WHAT IS REQUIRED:
Of the lines in the data below, write out exactly those from the one holding "camera: 165 degrees right, 15 degrees down" through the one holding "(474, 175) = (317, 646): brown", both included.

Records from a data collection
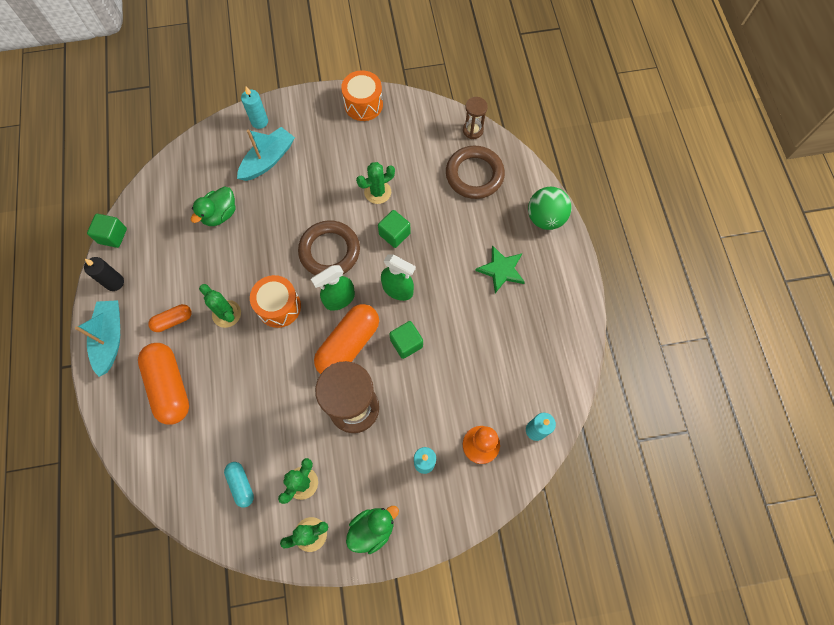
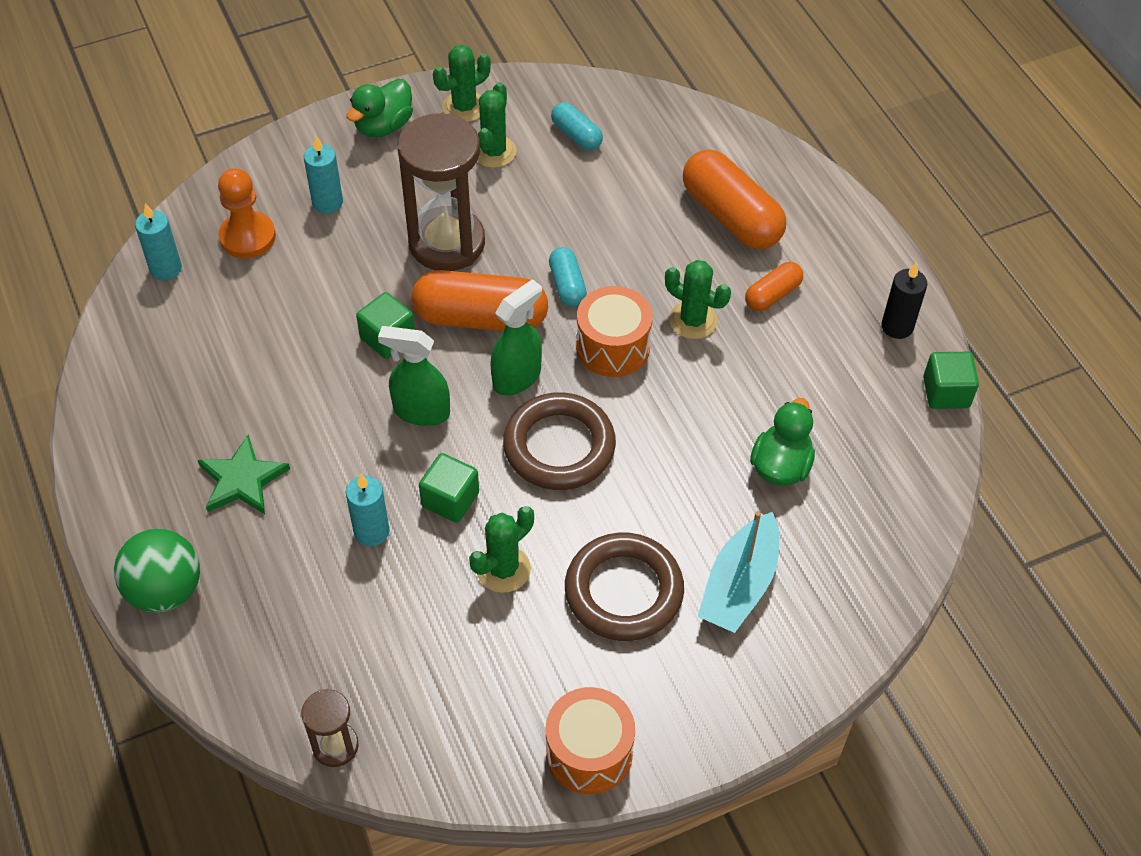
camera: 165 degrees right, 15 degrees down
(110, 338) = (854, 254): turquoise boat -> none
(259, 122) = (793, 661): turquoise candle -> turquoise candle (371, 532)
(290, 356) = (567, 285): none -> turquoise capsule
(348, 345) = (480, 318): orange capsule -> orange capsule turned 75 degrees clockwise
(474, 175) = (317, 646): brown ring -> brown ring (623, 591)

---

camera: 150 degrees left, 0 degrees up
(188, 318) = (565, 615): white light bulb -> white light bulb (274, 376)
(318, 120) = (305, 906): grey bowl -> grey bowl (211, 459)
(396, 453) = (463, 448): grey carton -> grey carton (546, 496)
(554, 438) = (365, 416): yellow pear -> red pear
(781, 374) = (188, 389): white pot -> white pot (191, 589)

TASK RESULT:
camera: 165 degrees right, 15 degrees down
(110, 338) = (854, 254): turquoise boat -> none
(259, 122) = (793, 661): turquoise candle -> turquoise candle (371, 532)
(290, 356) = (567, 285): none -> turquoise capsule
(348, 345) = (480, 318): orange capsule -> orange capsule turned 75 degrees clockwise
(474, 175) = (317, 646): brown ring -> brown ring (623, 591)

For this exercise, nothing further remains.